> **Given records**:
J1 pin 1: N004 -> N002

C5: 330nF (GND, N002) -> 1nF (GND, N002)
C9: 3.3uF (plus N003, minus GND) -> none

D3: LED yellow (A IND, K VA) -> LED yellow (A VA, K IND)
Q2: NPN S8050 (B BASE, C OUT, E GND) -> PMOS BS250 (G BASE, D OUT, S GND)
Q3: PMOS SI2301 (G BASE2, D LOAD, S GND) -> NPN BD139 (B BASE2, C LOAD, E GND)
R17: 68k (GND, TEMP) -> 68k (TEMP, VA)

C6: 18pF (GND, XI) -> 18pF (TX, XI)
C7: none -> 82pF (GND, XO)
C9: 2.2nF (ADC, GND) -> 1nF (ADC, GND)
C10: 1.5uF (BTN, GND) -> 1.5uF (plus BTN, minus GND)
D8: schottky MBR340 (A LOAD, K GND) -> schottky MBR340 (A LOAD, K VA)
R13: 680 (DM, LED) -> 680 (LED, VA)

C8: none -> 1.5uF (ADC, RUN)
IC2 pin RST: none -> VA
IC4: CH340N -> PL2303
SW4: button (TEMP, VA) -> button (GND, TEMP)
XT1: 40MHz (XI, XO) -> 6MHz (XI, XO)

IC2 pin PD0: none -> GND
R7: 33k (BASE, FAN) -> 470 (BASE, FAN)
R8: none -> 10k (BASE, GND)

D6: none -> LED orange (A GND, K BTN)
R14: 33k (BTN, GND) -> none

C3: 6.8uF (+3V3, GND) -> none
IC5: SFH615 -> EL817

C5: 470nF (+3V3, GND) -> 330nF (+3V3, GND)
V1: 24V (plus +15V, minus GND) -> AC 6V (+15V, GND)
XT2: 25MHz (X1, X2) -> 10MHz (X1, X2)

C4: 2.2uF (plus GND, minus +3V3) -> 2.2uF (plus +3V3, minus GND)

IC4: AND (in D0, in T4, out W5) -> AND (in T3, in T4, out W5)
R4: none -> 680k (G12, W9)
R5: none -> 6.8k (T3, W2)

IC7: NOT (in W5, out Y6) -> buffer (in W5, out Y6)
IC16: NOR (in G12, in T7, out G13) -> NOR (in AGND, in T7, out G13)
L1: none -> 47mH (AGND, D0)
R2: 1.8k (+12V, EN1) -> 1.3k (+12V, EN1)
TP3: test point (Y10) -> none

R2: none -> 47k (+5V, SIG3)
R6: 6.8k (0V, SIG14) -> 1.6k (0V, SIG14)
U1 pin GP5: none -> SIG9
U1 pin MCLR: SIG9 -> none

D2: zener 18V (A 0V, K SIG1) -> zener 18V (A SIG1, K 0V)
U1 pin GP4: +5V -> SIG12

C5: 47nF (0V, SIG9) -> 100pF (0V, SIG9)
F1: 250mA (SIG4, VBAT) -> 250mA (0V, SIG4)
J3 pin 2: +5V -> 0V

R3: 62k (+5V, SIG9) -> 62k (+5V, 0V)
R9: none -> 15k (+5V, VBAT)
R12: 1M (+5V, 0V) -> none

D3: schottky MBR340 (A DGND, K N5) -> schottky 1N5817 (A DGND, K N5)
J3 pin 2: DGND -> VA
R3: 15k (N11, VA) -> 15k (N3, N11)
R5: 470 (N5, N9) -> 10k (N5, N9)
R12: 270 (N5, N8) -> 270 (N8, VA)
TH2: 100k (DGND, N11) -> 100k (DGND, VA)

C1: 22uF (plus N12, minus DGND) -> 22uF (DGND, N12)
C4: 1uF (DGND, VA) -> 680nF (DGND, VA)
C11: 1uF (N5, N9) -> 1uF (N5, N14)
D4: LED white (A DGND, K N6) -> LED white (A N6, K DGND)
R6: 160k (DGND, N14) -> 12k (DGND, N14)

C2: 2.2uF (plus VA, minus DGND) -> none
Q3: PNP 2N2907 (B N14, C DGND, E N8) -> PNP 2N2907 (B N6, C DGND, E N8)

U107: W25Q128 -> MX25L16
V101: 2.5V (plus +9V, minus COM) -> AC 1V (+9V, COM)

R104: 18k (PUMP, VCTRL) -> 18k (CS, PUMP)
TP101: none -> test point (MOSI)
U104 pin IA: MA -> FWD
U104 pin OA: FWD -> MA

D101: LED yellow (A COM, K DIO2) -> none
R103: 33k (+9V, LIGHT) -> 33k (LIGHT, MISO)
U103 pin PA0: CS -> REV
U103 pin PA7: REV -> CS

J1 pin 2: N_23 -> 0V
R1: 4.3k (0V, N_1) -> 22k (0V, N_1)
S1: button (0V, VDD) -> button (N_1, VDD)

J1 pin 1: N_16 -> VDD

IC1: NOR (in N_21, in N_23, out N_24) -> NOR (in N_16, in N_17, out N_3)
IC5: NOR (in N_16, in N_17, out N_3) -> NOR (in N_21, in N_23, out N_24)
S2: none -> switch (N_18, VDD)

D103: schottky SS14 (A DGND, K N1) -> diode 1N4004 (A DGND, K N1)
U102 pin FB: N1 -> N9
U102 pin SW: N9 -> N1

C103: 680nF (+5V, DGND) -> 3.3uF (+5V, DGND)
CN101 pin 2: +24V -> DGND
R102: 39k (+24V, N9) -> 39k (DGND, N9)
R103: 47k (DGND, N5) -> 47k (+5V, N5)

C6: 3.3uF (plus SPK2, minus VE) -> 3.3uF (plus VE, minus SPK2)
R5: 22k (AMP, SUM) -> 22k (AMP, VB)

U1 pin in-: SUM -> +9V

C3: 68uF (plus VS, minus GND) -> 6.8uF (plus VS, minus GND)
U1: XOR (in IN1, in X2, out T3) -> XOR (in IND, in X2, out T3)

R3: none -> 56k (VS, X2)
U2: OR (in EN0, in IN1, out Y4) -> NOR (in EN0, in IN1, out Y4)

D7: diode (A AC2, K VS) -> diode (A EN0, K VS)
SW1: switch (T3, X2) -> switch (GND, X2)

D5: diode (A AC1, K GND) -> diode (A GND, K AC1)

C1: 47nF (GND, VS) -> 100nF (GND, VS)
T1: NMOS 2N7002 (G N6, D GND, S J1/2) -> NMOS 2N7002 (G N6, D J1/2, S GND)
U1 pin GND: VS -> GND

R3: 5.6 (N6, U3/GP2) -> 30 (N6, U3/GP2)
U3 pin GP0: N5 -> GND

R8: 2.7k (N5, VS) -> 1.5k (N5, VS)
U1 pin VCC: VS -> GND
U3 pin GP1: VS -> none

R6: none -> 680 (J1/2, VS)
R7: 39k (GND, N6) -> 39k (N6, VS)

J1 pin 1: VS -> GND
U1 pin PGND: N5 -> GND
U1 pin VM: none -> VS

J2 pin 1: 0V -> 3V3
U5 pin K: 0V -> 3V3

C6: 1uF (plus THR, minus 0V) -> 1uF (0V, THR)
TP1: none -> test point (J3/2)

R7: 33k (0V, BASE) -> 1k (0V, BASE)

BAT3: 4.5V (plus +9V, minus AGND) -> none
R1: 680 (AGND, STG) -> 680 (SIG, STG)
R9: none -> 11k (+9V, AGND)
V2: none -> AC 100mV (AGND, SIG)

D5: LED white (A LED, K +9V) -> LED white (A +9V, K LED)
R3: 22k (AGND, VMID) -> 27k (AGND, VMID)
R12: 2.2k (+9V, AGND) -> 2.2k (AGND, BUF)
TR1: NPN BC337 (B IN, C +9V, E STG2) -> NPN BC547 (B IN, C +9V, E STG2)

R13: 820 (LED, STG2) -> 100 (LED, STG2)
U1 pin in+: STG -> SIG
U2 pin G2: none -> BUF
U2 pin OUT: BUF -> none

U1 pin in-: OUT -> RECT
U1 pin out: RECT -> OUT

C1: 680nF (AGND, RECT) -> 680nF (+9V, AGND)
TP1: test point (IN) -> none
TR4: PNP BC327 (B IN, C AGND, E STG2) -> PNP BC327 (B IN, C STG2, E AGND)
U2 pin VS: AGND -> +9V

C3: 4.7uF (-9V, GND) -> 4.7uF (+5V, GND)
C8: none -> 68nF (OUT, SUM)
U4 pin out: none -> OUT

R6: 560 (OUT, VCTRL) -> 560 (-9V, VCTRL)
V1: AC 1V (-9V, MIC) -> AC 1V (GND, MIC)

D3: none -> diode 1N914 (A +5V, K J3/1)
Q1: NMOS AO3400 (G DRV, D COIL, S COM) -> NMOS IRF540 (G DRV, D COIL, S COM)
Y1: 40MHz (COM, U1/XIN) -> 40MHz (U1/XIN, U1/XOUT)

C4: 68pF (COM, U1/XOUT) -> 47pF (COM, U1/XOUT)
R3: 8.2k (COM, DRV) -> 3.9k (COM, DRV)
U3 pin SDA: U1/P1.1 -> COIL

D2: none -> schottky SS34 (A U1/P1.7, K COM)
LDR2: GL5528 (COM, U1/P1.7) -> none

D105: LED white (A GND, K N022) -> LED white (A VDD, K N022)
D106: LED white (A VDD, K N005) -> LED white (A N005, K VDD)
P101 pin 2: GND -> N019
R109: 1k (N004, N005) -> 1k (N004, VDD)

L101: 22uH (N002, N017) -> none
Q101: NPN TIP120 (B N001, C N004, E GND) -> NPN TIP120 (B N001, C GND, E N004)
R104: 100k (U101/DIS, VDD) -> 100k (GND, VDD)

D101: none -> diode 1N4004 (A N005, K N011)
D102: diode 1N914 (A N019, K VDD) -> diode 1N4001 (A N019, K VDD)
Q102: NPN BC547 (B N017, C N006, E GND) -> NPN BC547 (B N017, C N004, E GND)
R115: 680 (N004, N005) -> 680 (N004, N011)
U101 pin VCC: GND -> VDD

> **Required action**: The output should be exactly the lines above from the line containing "D3: schottky MBR340" to the line containing "R7: 39k (GND, N6) -> 39k (N6, VS)", inclusive, with no other lines.

> **Completed exercise**:
D3: schottky MBR340 (A DGND, K N5) -> schottky 1N5817 (A DGND, K N5)
J3 pin 2: DGND -> VA
R3: 15k (N11, VA) -> 15k (N3, N11)
R5: 470 (N5, N9) -> 10k (N5, N9)
R12: 270 (N5, N8) -> 270 (N8, VA)
TH2: 100k (DGND, N11) -> 100k (DGND, VA)

C1: 22uF (plus N12, minus DGND) -> 22uF (DGND, N12)
C4: 1uF (DGND, VA) -> 680nF (DGND, VA)
C11: 1uF (N5, N9) -> 1uF (N5, N14)
D4: LED white (A DGND, K N6) -> LED white (A N6, K DGND)
R6: 160k (DGND, N14) -> 12k (DGND, N14)

C2: 2.2uF (plus VA, minus DGND) -> none
Q3: PNP 2N2907 (B N14, C DGND, E N8) -> PNP 2N2907 (B N6, C DGND, E N8)

U107: W25Q128 -> MX25L16
V101: 2.5V (plus +9V, minus COM) -> AC 1V (+9V, COM)

R104: 18k (PUMP, VCTRL) -> 18k (CS, PUMP)
TP101: none -> test point (MOSI)
U104 pin IA: MA -> FWD
U104 pin OA: FWD -> MA

D101: LED yellow (A COM, K DIO2) -> none
R103: 33k (+9V, LIGHT) -> 33k (LIGHT, MISO)
U103 pin PA0: CS -> REV
U103 pin PA7: REV -> CS

J1 pin 2: N_23 -> 0V
R1: 4.3k (0V, N_1) -> 22k (0V, N_1)
S1: button (0V, VDD) -> button (N_1, VDD)

J1 pin 1: N_16 -> VDD

IC1: NOR (in N_21, in N_23, out N_24) -> NOR (in N_16, in N_17, out N_3)
IC5: NOR (in N_16, in N_17, out N_3) -> NOR (in N_21, in N_23, out N_24)
S2: none -> switch (N_18, VDD)

D103: schottky SS14 (A DGND, K N1) -> diode 1N4004 (A DGND, K N1)
U102 pin FB: N1 -> N9
U102 pin SW: N9 -> N1

C103: 680nF (+5V, DGND) -> 3.3uF (+5V, DGND)
CN101 pin 2: +24V -> DGND
R102: 39k (+24V, N9) -> 39k (DGND, N9)
R103: 47k (DGND, N5) -> 47k (+5V, N5)

C6: 3.3uF (plus SPK2, minus VE) -> 3.3uF (plus VE, minus SPK2)
R5: 22k (AMP, SUM) -> 22k (AMP, VB)

U1 pin in-: SUM -> +9V

C3: 68uF (plus VS, minus GND) -> 6.8uF (plus VS, minus GND)
U1: XOR (in IN1, in X2, out T3) -> XOR (in IND, in X2, out T3)

R3: none -> 56k (VS, X2)
U2: OR (in EN0, in IN1, out Y4) -> NOR (in EN0, in IN1, out Y4)

D7: diode (A AC2, K VS) -> diode (A EN0, K VS)
SW1: switch (T3, X2) -> switch (GND, X2)

D5: diode (A AC1, K GND) -> diode (A GND, K AC1)

C1: 47nF (GND, VS) -> 100nF (GND, VS)
T1: NMOS 2N7002 (G N6, D GND, S J1/2) -> NMOS 2N7002 (G N6, D J1/2, S GND)
U1 pin GND: VS -> GND

R3: 5.6 (N6, U3/GP2) -> 30 (N6, U3/GP2)
U3 pin GP0: N5 -> GND

R8: 2.7k (N5, VS) -> 1.5k (N5, VS)
U1 pin VCC: VS -> GND
U3 pin GP1: VS -> none

R6: none -> 680 (J1/2, VS)
R7: 39k (GND, N6) -> 39k (N6, VS)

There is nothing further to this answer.